■ Your task
Please write out exactly the line containing "none -> orange tile L8:M9 level 1" below and every line after it, through the last one, but leave out any pictures.

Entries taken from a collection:
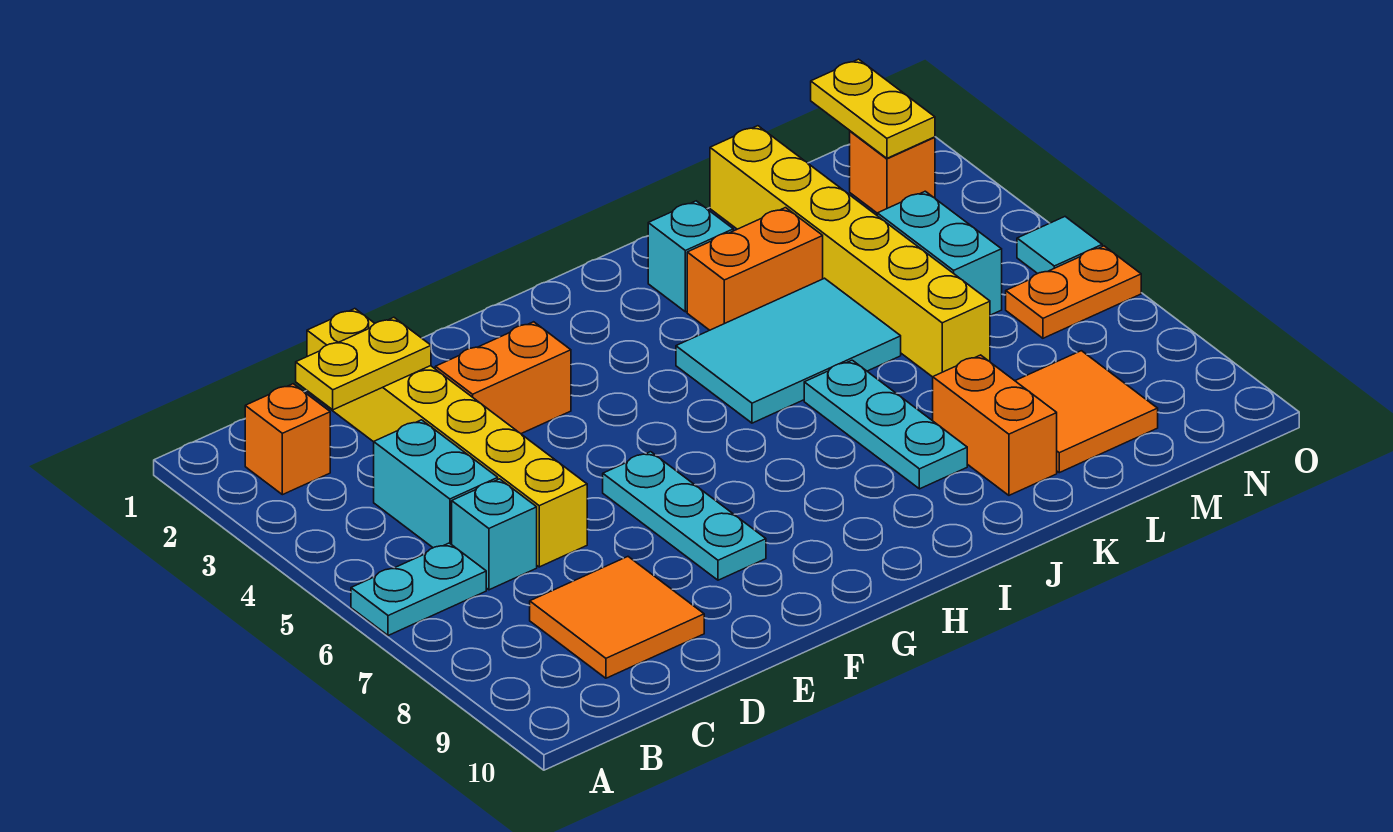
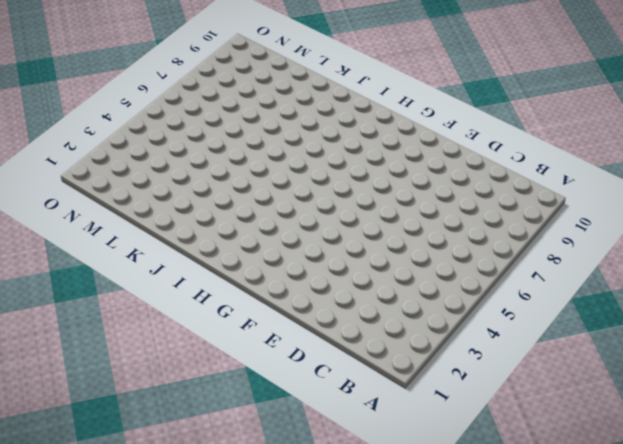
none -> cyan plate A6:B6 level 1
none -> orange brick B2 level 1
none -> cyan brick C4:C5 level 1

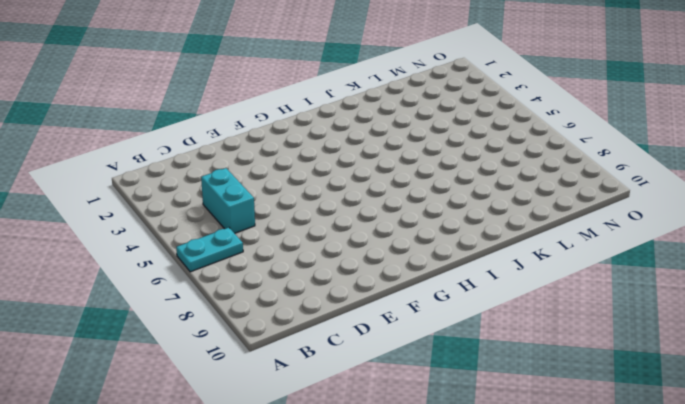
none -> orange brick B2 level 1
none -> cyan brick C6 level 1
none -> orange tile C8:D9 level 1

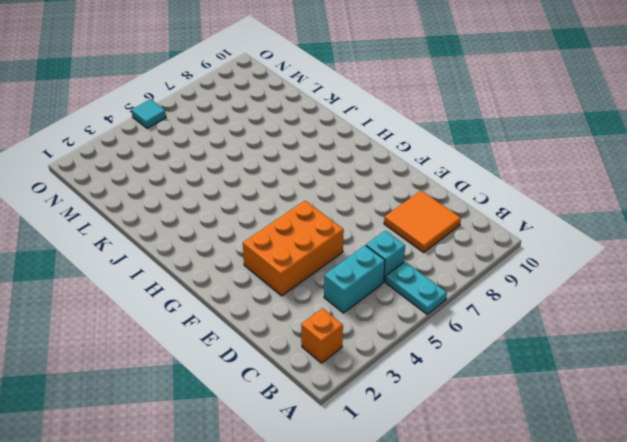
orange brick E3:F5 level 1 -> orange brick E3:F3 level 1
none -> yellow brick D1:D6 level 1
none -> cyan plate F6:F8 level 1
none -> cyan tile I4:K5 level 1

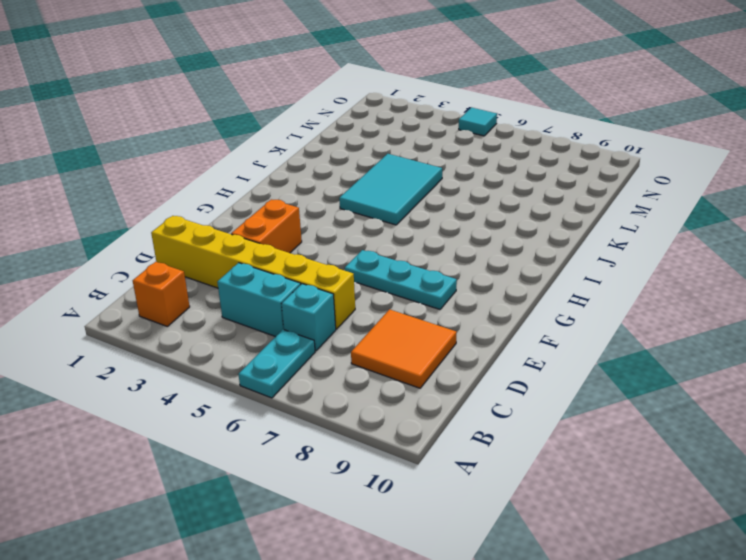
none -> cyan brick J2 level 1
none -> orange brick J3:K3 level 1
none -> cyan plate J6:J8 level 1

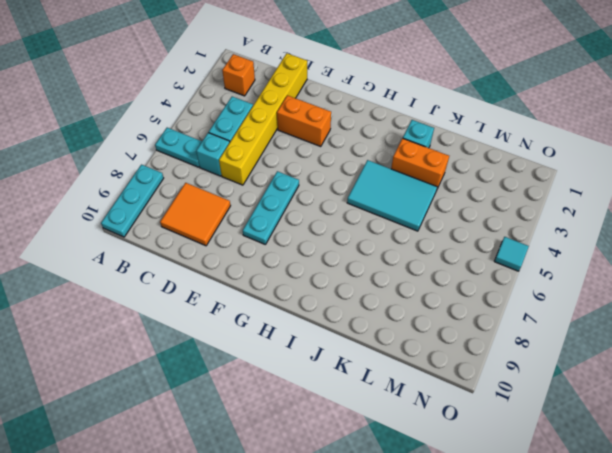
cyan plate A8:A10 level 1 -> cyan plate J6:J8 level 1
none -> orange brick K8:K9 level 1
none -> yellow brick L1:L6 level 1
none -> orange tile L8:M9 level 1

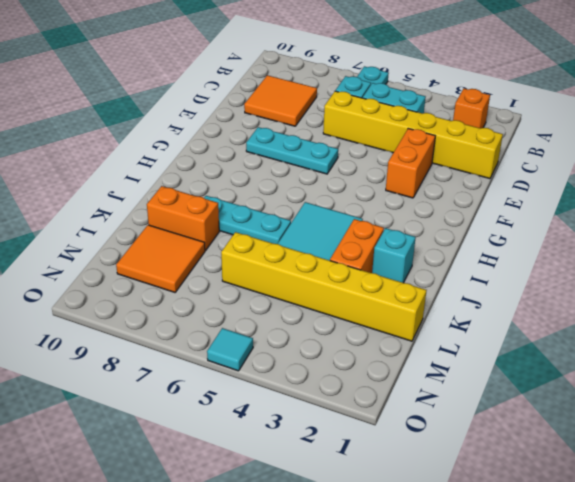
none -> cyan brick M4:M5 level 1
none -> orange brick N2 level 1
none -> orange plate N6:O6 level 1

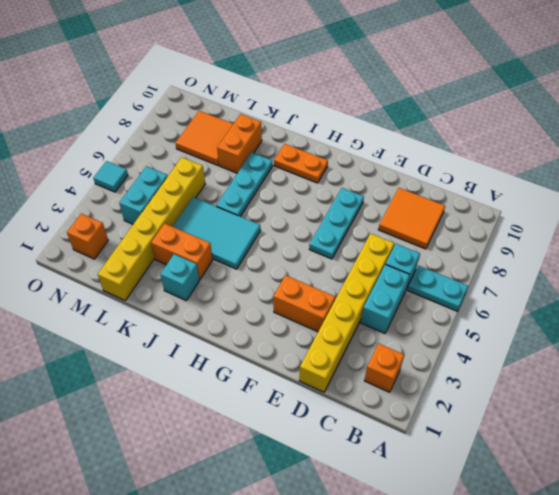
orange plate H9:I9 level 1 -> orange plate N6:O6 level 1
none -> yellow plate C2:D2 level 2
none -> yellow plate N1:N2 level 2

■ Solution
none -> orange tile L8:M9 level 1

none -> cyan brick M4:M5 level 1
none -> orange brick N2 level 1
none -> orange plate N6:O6 level 1

orange plate H9:I9 level 1 -> orange plate N6:O6 level 1
none -> yellow plate C2:D2 level 2
none -> yellow plate N1:N2 level 2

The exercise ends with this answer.